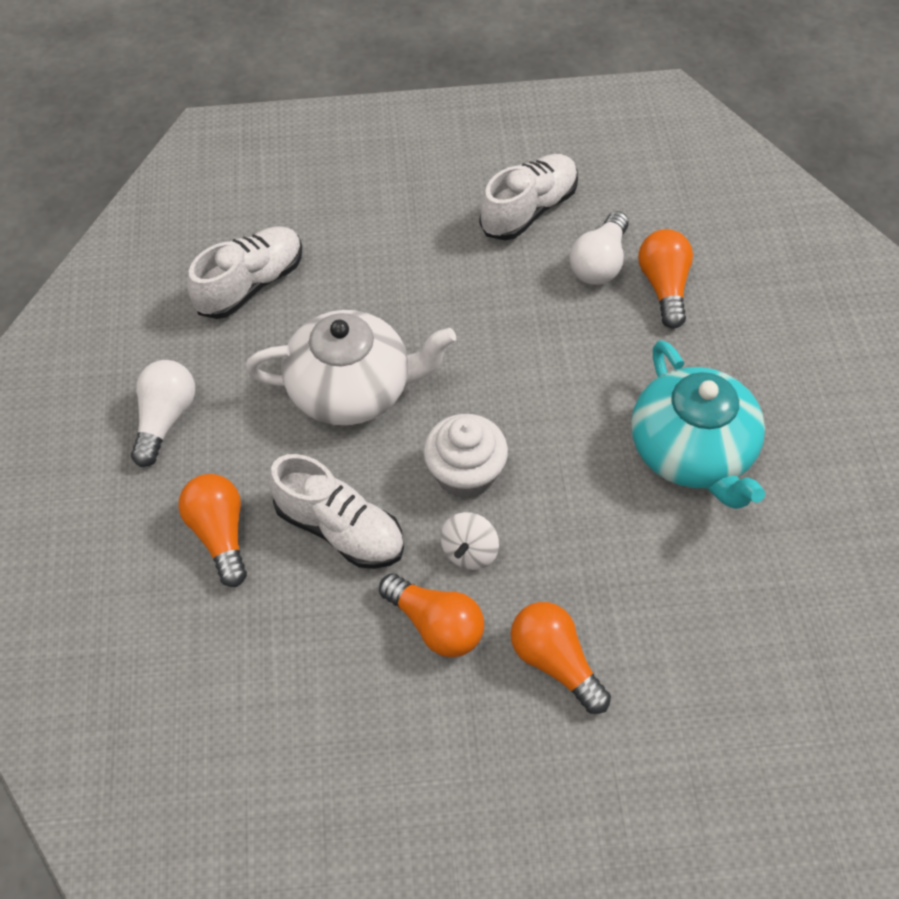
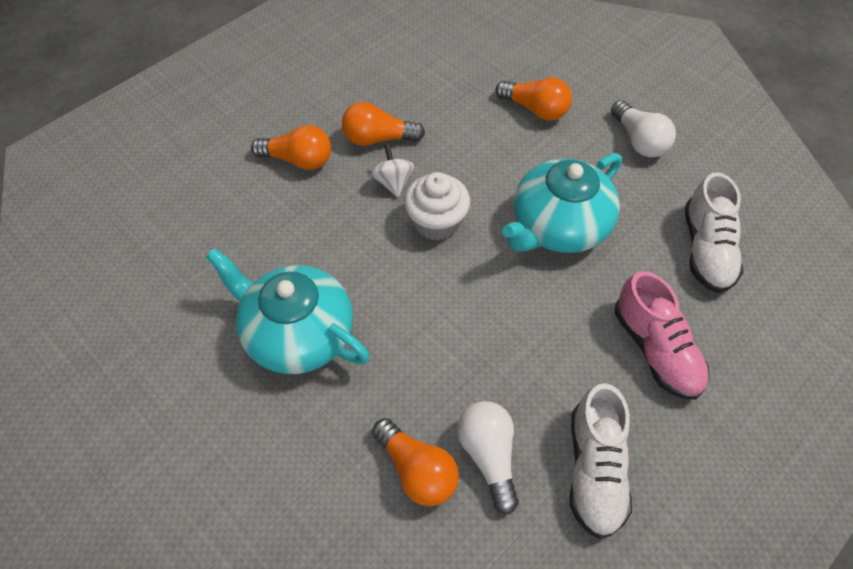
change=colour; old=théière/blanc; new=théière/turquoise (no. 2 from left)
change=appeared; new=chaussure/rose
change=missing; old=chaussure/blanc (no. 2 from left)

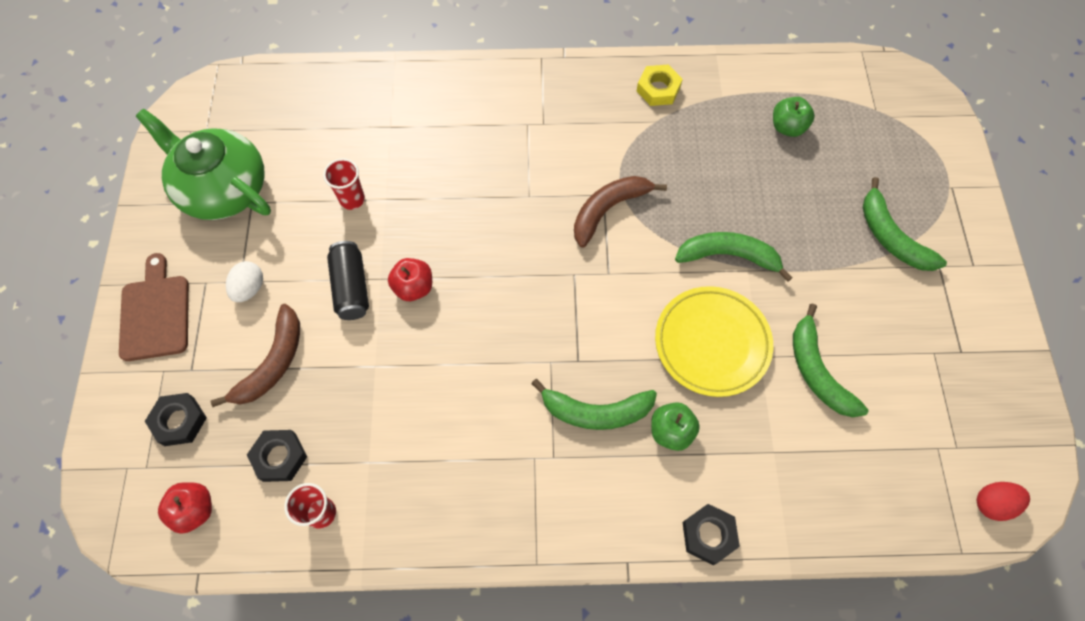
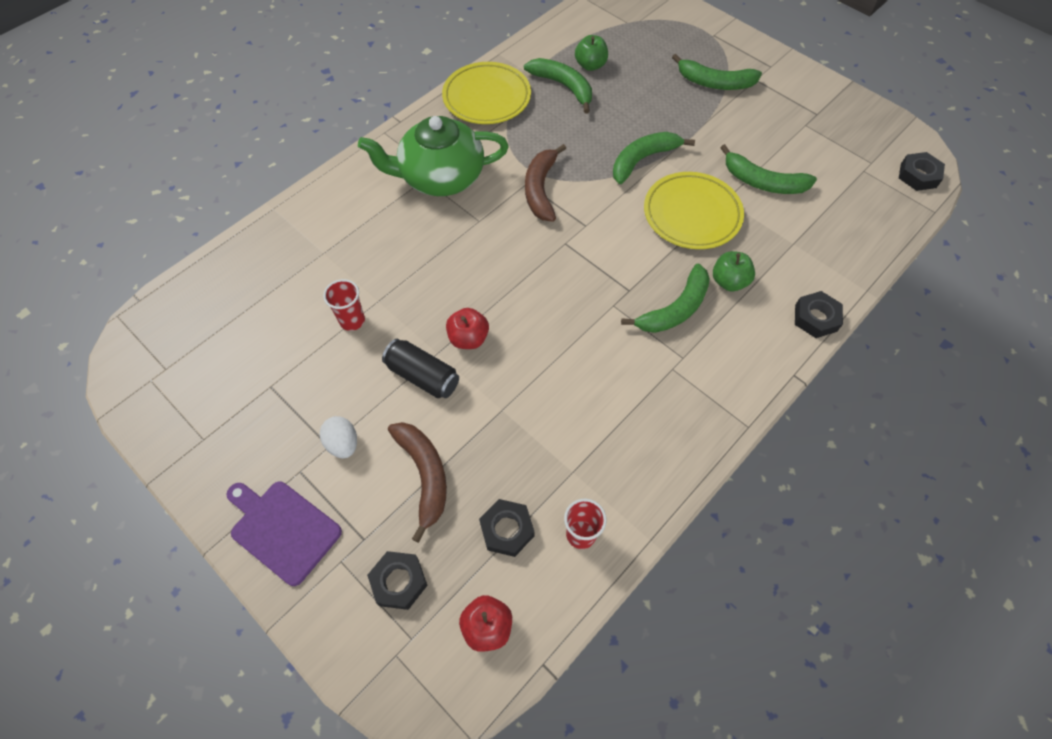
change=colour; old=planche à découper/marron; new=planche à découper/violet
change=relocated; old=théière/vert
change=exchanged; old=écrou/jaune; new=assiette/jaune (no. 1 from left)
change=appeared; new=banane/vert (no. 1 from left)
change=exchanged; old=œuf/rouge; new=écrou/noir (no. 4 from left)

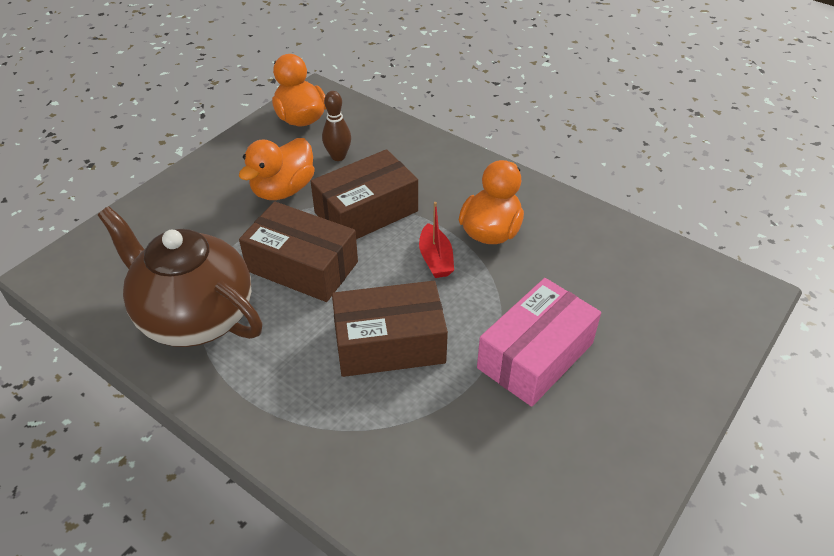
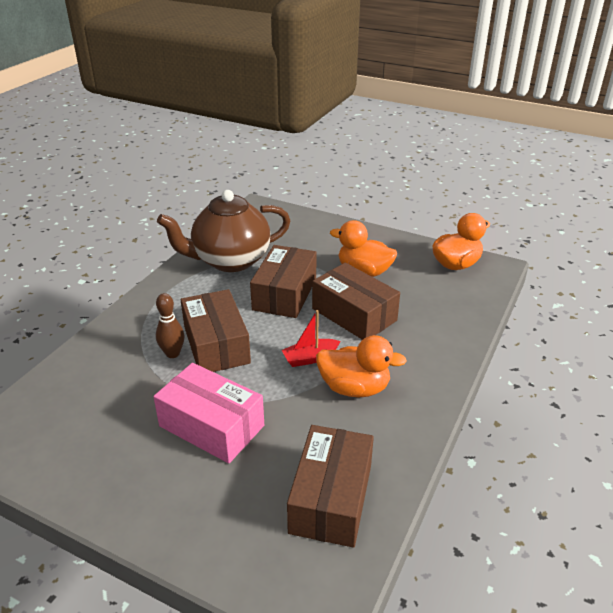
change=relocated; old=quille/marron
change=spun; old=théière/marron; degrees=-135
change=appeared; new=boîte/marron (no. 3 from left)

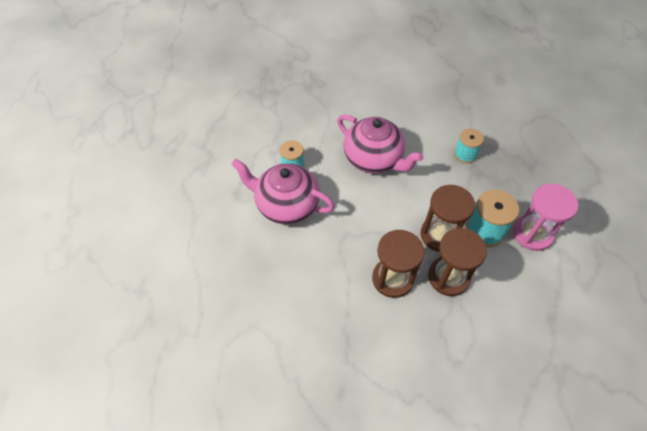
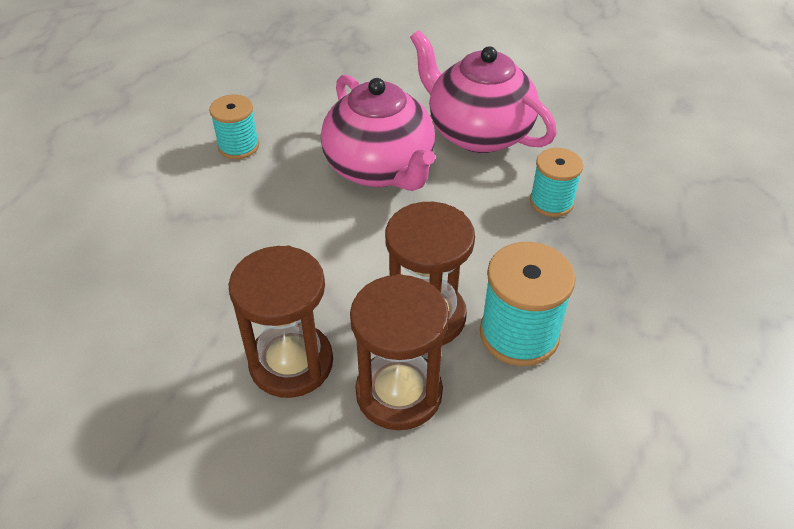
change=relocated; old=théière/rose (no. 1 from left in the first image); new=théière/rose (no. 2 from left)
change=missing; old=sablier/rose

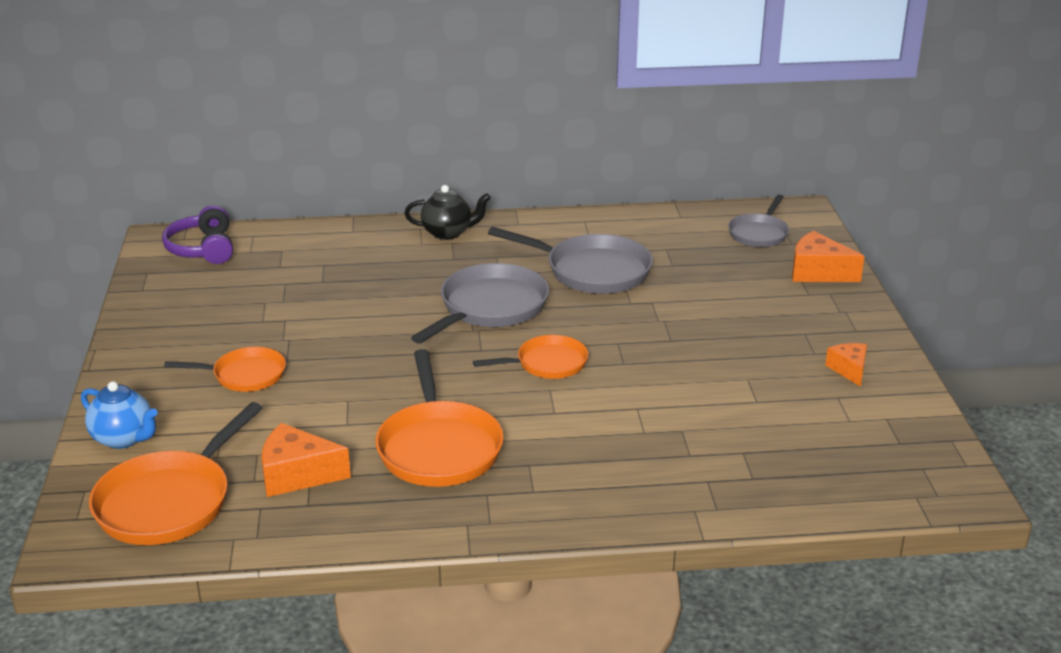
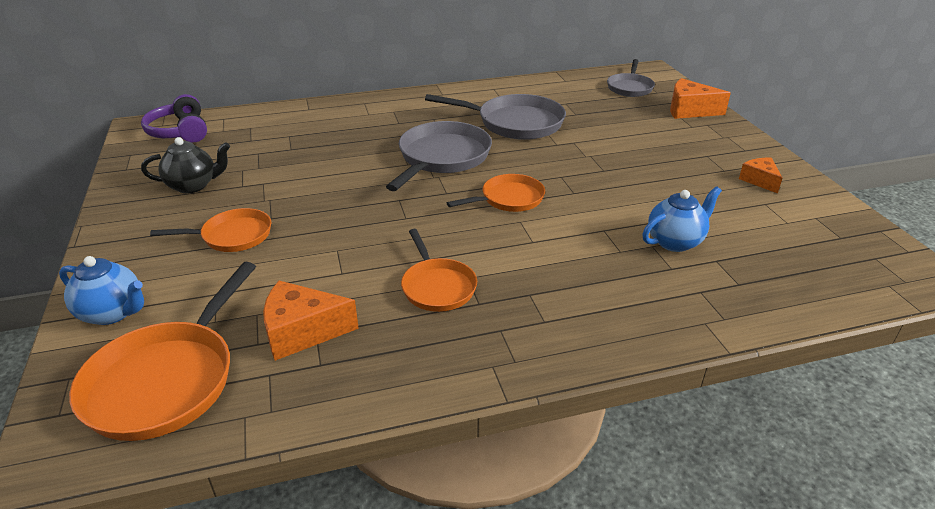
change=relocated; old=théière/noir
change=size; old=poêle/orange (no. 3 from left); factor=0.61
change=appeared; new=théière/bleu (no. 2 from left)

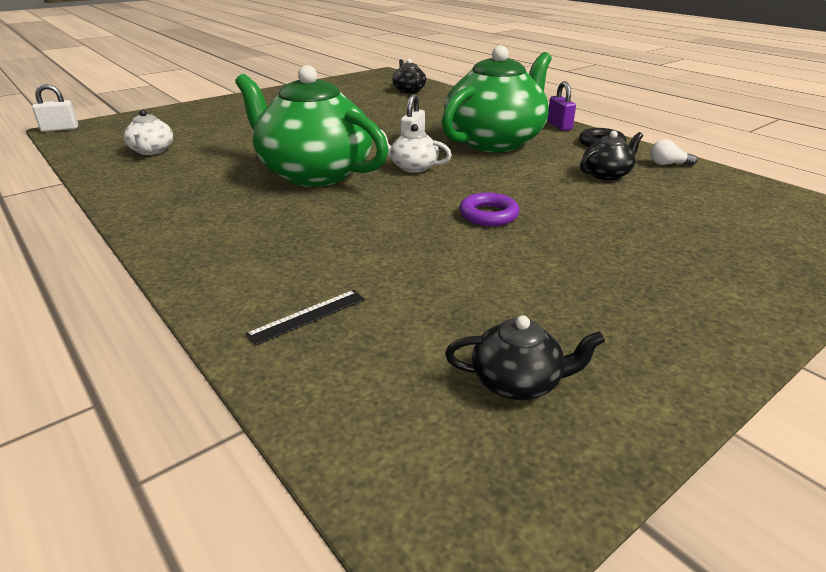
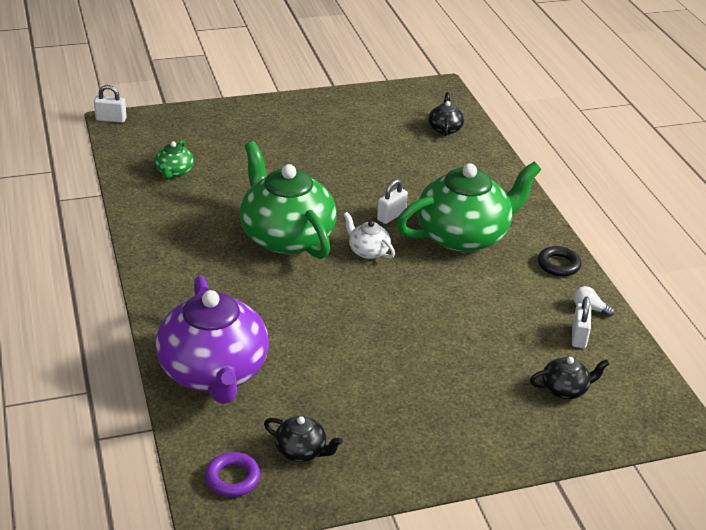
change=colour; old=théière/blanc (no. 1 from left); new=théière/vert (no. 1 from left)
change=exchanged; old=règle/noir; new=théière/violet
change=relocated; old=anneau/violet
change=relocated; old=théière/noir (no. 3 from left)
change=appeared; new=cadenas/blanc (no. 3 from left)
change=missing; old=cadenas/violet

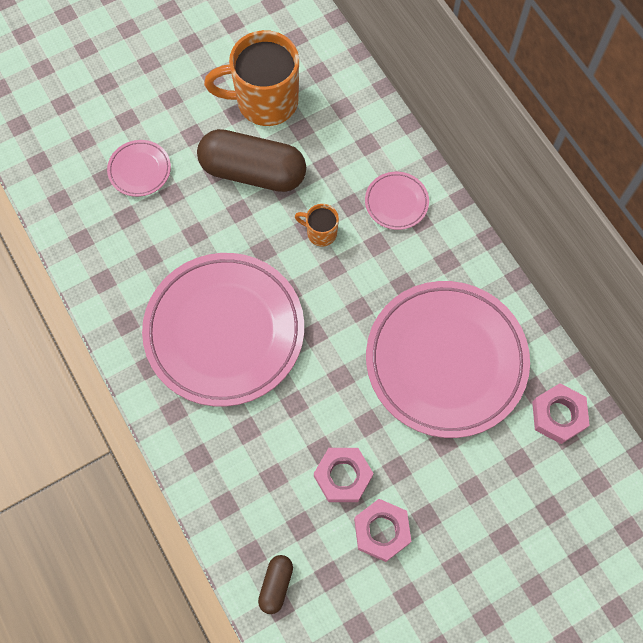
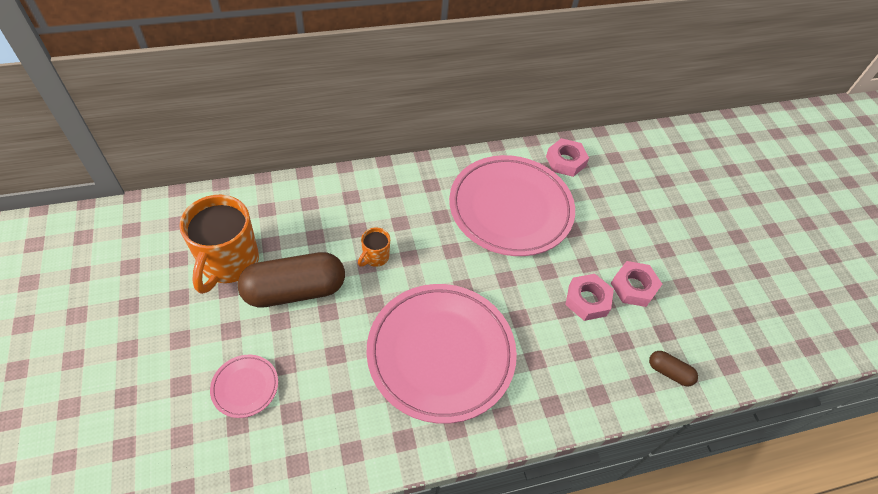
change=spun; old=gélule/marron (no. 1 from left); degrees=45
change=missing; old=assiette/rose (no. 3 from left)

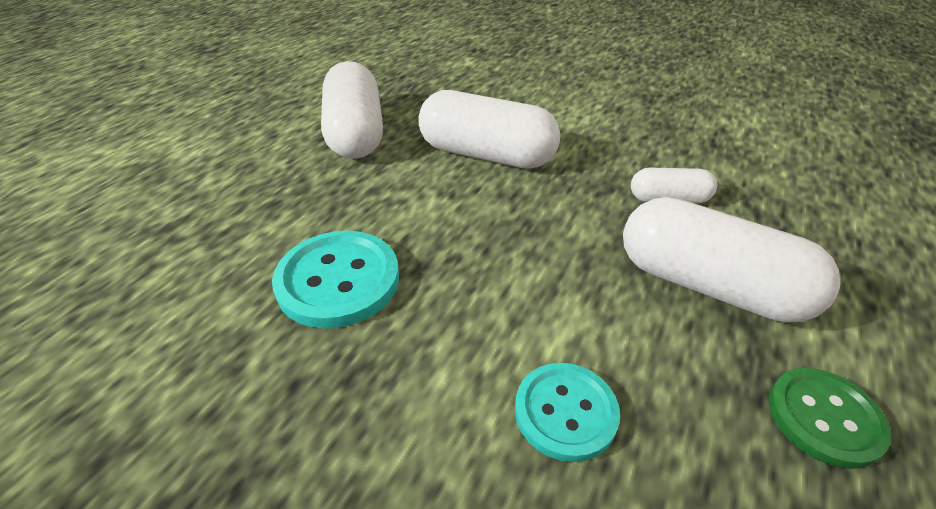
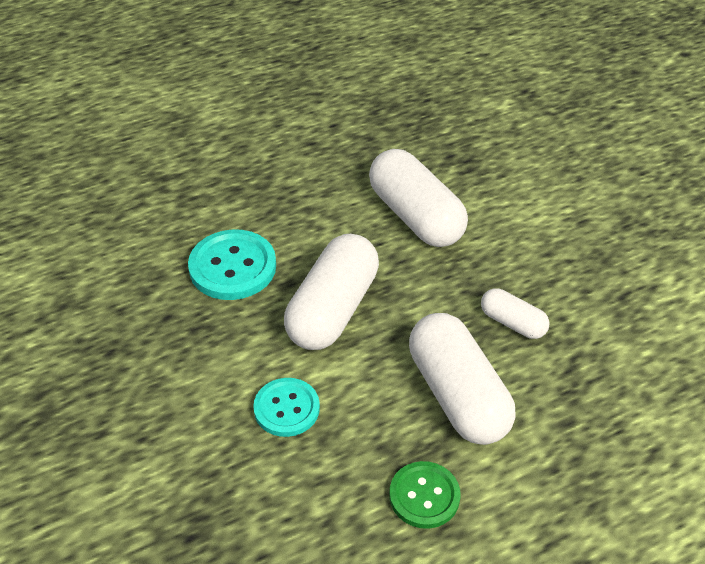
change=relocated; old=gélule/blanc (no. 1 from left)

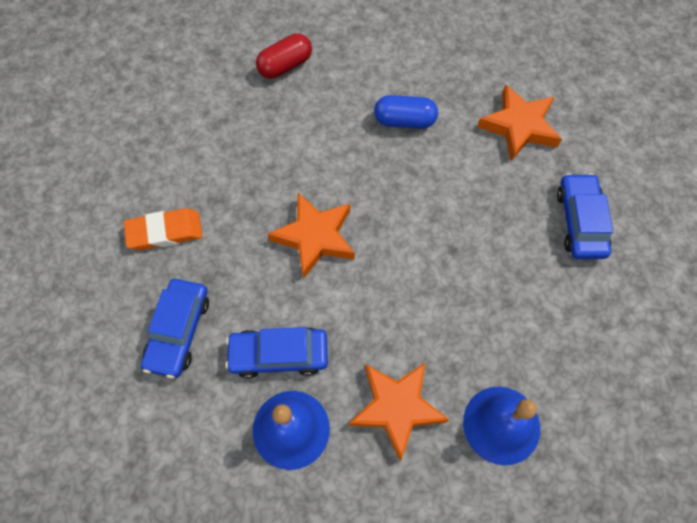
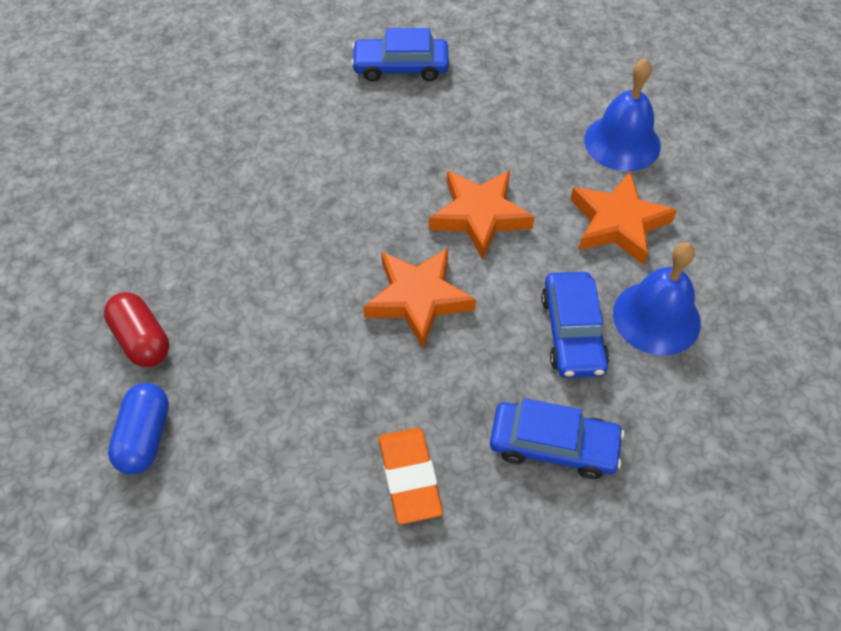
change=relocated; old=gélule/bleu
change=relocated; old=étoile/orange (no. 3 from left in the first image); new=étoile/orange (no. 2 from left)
==========
## Problem to solve
The material must be returned exactly, with its pictures omitted.

## Output
change=colour; old=théière/blanc; new=théière/turquoise (no. 2 from left)
change=appeared; new=chaussure/rose
change=missing; old=chaussure/blanc (no. 2 from left)

change=colour; old=planche à découper/marron; new=planche à découper/violet
change=relocated; old=théière/vert
change=exchanged; old=écrou/jaune; new=assiette/jaune (no. 1 from left)
change=appeared; new=banane/vert (no. 1 from left)
change=exchanged; old=œuf/rouge; new=écrou/noir (no. 4 from left)

change=relocated; old=quille/marron
change=spun; old=théière/marron; degrees=-135
change=appeared; new=boîte/marron (no. 3 from left)

change=relocated; old=théière/rose (no. 1 from left in the first image); new=théière/rose (no. 2 from left)
change=missing; old=sablier/rose

change=relocated; old=théière/noir
change=size; old=poêle/orange (no. 3 from left); factor=0.61
change=appeared; new=théière/bleu (no. 2 from left)

change=colour; old=théière/blanc (no. 1 from left); new=théière/vert (no. 1 from left)
change=exchanged; old=règle/noir; new=théière/violet
change=relocated; old=anneau/violet
change=relocated; old=théière/noir (no. 3 from left)
change=appeared; new=cadenas/blanc (no. 3 from left)
change=missing; old=cadenas/violet

change=spun; old=gélule/marron (no. 1 from left); degrees=45
change=missing; old=assiette/rose (no. 3 from left)

change=relocated; old=gélule/blanc (no. 1 from left)

change=relocated; old=gélule/bleu
change=relocated; old=étoile/orange (no. 3 from left in the first image); new=étoile/orange (no. 2 from left)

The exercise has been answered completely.